▶ [TASK DESCRIPTION]: Reply with one number only: the count of lines below that contain the word "blue".

▶ [TASK DATA]:
=======

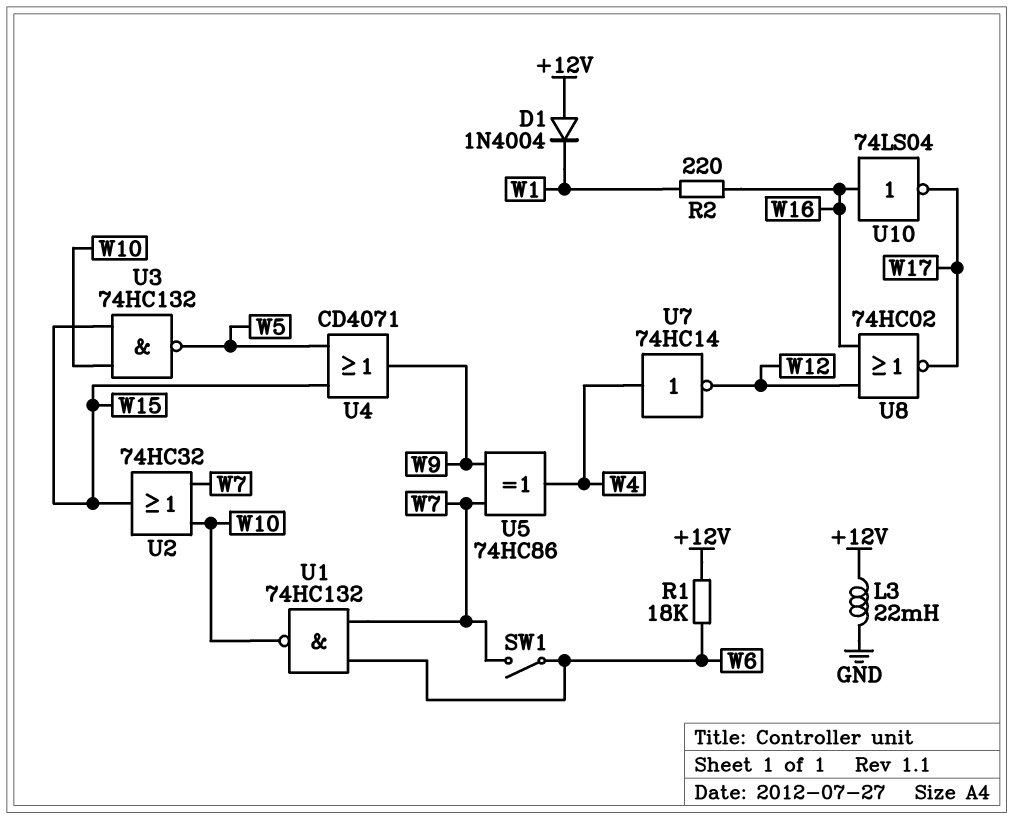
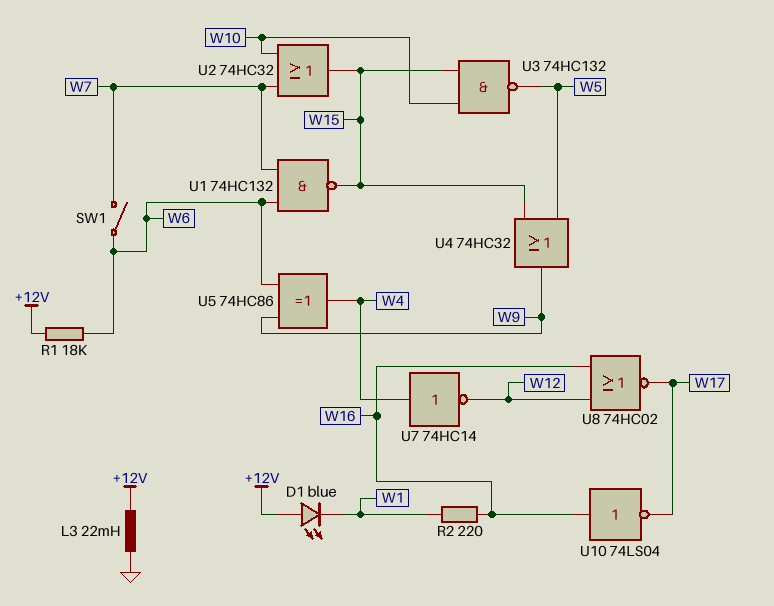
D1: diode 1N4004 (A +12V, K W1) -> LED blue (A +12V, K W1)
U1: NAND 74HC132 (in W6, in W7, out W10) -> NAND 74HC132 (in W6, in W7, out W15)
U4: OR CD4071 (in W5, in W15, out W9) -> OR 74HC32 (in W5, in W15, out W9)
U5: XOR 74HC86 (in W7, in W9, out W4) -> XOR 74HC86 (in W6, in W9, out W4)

=======

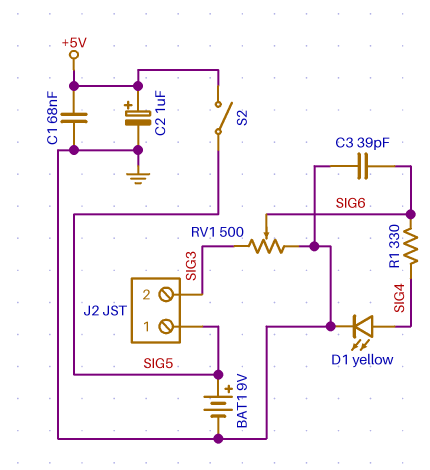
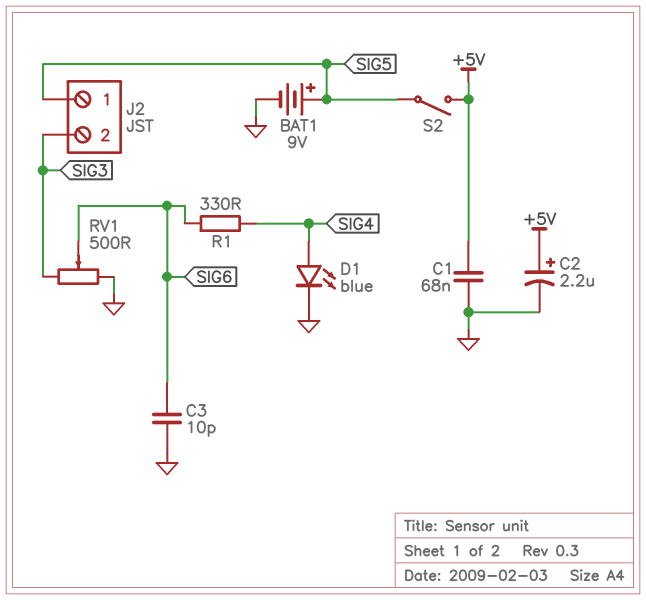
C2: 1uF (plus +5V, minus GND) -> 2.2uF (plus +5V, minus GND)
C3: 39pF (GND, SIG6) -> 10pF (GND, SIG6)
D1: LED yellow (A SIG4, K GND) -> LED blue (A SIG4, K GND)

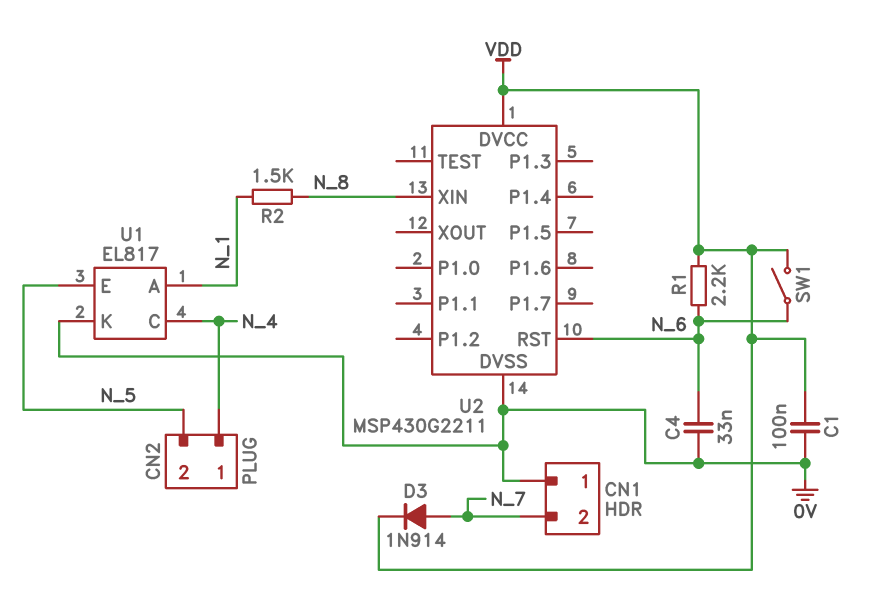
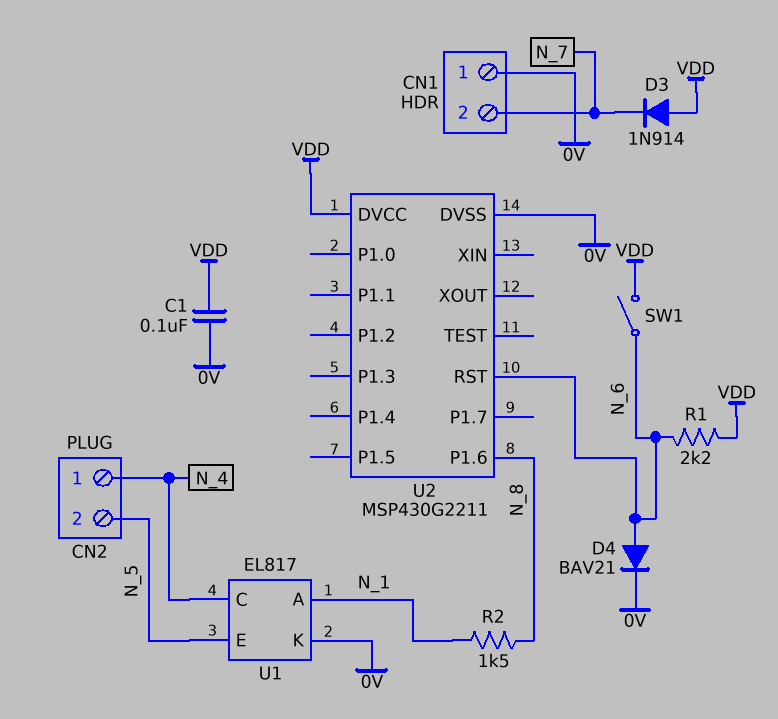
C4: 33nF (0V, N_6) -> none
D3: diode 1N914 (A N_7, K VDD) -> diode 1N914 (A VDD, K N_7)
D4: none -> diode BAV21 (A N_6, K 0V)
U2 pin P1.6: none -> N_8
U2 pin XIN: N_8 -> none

=======

▶ [RESPONSE]: 2